### Data shown
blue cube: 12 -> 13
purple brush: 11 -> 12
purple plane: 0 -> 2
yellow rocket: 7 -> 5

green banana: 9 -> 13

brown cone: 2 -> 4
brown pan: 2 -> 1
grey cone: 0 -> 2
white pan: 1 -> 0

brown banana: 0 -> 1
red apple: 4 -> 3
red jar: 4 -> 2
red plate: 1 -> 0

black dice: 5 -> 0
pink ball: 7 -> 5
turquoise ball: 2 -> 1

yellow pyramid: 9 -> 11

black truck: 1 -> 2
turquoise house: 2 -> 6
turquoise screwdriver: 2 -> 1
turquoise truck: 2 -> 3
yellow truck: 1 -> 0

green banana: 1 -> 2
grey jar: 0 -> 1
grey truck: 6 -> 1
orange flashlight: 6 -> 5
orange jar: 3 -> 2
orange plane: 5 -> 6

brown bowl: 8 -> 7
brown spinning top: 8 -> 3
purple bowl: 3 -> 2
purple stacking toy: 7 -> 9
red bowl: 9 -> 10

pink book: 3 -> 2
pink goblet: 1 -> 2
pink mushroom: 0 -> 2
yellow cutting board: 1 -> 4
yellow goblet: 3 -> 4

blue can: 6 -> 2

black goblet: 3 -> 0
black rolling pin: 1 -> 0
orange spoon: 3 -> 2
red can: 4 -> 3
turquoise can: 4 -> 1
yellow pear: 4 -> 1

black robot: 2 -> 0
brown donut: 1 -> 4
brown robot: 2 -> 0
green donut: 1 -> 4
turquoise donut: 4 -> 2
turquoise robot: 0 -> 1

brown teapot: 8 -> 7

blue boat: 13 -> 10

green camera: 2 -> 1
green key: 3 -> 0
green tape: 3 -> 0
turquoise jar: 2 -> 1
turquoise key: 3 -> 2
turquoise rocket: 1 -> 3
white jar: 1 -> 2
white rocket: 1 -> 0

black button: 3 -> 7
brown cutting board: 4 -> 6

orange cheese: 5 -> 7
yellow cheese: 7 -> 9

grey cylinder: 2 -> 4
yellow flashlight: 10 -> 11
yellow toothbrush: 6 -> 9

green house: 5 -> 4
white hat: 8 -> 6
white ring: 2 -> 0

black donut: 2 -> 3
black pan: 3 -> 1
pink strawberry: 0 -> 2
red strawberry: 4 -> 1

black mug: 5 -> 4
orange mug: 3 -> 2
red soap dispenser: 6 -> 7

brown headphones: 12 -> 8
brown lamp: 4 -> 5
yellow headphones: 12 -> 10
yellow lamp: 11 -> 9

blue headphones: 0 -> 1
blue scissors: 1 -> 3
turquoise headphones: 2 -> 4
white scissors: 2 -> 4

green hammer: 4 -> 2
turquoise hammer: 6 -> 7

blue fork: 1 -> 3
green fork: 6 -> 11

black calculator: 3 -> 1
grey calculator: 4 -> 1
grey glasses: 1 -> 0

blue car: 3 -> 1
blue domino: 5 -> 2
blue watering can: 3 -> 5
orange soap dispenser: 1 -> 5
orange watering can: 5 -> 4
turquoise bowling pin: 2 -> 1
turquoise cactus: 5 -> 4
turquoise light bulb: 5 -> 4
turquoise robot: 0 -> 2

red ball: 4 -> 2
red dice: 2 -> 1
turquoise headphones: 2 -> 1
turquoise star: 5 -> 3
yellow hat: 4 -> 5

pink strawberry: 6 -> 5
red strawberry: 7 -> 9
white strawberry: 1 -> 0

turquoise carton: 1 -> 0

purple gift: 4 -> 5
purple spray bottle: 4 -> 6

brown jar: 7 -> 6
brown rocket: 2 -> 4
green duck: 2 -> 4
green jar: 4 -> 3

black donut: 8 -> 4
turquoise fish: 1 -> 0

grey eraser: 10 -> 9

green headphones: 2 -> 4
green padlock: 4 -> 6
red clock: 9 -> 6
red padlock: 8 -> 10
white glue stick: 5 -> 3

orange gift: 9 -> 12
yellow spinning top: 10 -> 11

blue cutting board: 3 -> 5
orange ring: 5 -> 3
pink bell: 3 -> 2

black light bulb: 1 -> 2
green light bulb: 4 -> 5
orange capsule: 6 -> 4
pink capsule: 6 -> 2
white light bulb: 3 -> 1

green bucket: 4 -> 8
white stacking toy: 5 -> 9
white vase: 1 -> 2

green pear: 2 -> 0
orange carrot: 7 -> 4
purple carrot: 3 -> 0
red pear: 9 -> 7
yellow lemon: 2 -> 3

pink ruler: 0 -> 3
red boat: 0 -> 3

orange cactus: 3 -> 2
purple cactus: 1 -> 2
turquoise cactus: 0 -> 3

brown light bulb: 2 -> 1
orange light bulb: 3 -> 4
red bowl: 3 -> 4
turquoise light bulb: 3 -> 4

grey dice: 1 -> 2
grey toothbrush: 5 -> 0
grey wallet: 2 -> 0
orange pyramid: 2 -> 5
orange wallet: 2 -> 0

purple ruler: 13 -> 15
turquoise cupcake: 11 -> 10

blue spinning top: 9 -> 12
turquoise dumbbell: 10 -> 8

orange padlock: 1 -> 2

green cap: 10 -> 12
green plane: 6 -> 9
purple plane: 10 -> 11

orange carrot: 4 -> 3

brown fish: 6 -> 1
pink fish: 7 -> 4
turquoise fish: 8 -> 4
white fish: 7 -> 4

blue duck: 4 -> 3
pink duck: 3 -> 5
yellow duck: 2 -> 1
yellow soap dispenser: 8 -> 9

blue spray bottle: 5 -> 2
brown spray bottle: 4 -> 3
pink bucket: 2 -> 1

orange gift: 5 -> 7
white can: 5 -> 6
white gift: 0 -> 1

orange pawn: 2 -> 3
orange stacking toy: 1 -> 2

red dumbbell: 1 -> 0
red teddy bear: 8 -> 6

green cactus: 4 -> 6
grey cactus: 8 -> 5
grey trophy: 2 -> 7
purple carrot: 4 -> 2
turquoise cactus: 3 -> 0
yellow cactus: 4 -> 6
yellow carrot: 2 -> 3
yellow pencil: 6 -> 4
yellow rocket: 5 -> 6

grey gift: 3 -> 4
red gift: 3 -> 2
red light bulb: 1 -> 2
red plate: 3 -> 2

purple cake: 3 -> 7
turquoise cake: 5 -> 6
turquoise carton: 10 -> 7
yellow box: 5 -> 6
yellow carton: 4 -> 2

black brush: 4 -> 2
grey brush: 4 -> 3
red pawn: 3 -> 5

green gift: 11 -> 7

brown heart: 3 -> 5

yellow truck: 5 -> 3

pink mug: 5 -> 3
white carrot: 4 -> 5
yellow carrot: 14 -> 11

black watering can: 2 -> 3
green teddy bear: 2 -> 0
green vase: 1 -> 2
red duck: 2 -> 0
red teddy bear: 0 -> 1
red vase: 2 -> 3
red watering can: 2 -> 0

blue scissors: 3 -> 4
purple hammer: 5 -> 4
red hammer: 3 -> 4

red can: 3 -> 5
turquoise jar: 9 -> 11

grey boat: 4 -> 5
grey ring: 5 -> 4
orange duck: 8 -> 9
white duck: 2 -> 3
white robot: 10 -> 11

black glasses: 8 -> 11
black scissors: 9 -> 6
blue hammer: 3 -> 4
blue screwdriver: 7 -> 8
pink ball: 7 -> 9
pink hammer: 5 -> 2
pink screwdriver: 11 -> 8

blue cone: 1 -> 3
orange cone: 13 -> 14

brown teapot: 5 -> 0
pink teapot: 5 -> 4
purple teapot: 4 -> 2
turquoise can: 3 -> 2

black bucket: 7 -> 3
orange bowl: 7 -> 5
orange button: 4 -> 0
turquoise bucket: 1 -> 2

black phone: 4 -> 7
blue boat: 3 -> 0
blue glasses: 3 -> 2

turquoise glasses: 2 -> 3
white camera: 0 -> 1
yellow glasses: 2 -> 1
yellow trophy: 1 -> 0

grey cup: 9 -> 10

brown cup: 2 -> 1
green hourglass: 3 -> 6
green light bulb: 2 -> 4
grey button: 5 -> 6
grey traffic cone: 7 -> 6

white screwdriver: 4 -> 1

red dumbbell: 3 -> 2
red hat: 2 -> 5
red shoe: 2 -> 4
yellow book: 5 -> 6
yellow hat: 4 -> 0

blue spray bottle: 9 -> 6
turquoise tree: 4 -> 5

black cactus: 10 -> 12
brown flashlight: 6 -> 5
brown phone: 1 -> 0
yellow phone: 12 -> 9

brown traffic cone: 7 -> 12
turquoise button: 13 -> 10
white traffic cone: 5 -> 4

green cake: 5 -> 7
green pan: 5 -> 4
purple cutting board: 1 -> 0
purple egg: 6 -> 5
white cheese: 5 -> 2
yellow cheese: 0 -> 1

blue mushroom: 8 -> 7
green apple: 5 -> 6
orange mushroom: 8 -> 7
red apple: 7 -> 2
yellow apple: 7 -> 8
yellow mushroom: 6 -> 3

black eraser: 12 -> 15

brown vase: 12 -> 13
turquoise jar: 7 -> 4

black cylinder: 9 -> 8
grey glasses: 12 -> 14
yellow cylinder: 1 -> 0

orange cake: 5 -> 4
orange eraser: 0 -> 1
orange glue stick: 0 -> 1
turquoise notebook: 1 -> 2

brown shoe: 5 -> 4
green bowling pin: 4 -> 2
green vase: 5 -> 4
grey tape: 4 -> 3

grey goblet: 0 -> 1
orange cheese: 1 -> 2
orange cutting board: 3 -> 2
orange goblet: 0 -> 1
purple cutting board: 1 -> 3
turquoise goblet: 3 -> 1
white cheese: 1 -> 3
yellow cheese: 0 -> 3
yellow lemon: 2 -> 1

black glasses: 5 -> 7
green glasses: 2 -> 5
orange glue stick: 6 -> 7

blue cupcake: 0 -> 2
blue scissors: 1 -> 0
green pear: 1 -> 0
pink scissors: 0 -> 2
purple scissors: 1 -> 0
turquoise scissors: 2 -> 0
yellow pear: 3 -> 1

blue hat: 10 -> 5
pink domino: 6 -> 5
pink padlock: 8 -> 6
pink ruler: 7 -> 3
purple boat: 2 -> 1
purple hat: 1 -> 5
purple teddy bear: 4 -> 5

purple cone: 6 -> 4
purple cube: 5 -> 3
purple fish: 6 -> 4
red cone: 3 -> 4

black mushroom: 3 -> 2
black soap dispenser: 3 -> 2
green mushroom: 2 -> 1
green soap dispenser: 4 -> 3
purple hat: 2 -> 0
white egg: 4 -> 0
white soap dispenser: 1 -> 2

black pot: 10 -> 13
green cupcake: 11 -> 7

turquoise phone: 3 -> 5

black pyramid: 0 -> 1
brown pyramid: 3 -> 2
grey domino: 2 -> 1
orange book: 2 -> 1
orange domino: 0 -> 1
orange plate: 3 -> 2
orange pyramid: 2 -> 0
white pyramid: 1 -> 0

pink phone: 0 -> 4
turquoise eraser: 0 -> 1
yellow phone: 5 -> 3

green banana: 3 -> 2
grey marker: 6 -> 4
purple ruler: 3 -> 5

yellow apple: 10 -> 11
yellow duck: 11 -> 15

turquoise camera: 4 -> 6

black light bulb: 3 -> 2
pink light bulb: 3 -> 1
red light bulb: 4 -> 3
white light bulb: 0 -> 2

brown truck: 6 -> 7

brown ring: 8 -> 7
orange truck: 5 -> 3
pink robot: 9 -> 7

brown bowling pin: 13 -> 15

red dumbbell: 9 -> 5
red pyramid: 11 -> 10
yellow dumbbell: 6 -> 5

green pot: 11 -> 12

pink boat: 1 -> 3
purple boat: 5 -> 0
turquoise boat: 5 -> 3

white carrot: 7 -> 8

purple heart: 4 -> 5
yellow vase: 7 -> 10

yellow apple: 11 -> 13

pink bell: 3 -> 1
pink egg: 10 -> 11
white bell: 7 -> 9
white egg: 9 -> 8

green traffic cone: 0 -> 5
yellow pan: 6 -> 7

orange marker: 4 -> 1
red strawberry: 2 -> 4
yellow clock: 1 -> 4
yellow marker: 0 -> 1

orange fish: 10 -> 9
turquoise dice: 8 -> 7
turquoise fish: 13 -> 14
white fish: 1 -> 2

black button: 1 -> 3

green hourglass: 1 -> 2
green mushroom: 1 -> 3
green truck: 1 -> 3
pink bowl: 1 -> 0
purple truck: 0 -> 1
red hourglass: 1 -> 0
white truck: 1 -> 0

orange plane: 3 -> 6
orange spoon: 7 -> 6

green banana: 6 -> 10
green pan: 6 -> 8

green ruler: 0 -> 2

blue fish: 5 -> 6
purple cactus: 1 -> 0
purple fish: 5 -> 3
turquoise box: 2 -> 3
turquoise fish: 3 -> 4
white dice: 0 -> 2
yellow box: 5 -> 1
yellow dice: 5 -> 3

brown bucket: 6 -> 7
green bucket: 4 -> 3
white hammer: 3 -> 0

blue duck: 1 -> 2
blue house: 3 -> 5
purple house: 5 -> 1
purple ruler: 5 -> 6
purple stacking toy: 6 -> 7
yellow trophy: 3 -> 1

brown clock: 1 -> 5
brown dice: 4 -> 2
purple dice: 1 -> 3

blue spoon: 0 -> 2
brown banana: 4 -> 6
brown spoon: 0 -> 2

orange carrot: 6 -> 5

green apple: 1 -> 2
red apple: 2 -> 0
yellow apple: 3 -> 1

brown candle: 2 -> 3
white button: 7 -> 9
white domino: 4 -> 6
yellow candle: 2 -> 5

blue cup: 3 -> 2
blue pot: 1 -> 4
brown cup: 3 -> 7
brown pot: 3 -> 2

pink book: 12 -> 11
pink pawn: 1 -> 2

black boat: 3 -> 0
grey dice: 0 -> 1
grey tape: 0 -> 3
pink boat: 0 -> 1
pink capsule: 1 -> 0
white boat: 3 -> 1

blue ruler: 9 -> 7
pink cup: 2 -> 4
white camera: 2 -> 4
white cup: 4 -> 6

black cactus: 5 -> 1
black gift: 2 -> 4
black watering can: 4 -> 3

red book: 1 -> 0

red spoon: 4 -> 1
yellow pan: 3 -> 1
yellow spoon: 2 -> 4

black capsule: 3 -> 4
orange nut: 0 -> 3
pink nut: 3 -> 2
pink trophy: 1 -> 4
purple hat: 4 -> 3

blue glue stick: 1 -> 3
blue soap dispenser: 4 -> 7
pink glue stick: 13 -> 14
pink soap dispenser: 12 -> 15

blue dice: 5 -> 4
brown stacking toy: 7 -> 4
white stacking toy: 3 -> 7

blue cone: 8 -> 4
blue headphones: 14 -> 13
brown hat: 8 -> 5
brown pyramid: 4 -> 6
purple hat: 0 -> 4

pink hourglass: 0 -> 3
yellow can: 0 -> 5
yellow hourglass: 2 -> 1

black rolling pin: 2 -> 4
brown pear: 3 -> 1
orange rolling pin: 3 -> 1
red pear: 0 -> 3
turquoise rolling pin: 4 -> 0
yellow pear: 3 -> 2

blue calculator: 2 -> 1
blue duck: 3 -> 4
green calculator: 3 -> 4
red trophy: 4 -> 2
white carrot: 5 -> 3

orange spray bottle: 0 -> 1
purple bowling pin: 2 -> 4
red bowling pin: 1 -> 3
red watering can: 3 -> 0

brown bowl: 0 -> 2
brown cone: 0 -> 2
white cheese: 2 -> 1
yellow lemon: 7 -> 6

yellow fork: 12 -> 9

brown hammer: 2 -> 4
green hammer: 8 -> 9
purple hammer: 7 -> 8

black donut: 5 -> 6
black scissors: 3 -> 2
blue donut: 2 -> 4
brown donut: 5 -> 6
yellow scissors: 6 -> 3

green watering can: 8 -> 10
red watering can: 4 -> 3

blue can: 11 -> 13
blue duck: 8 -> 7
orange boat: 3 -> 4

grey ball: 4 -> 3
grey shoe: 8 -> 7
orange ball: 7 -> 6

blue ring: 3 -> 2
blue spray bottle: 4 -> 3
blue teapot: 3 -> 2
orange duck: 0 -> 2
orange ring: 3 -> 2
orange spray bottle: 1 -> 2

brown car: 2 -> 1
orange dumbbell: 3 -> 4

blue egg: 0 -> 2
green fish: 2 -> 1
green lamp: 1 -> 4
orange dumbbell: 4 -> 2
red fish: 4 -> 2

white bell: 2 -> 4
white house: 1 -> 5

### Task requirements
Produce a word-for-word copy of everything above from the line holding "red can: 4 -> 3" down to the line holding "brown headphones: 12 -> 8", with both of those lines kept.

### Problem solution
red can: 4 -> 3
turquoise can: 4 -> 1
yellow pear: 4 -> 1

black robot: 2 -> 0
brown donut: 1 -> 4
brown robot: 2 -> 0
green donut: 1 -> 4
turquoise donut: 4 -> 2
turquoise robot: 0 -> 1

brown teapot: 8 -> 7

blue boat: 13 -> 10

green camera: 2 -> 1
green key: 3 -> 0
green tape: 3 -> 0
turquoise jar: 2 -> 1
turquoise key: 3 -> 2
turquoise rocket: 1 -> 3
white jar: 1 -> 2
white rocket: 1 -> 0

black button: 3 -> 7
brown cutting board: 4 -> 6

orange cheese: 5 -> 7
yellow cheese: 7 -> 9

grey cylinder: 2 -> 4
yellow flashlight: 10 -> 11
yellow toothbrush: 6 -> 9

green house: 5 -> 4
white hat: 8 -> 6
white ring: 2 -> 0

black donut: 2 -> 3
black pan: 3 -> 1
pink strawberry: 0 -> 2
red strawberry: 4 -> 1

black mug: 5 -> 4
orange mug: 3 -> 2
red soap dispenser: 6 -> 7

brown headphones: 12 -> 8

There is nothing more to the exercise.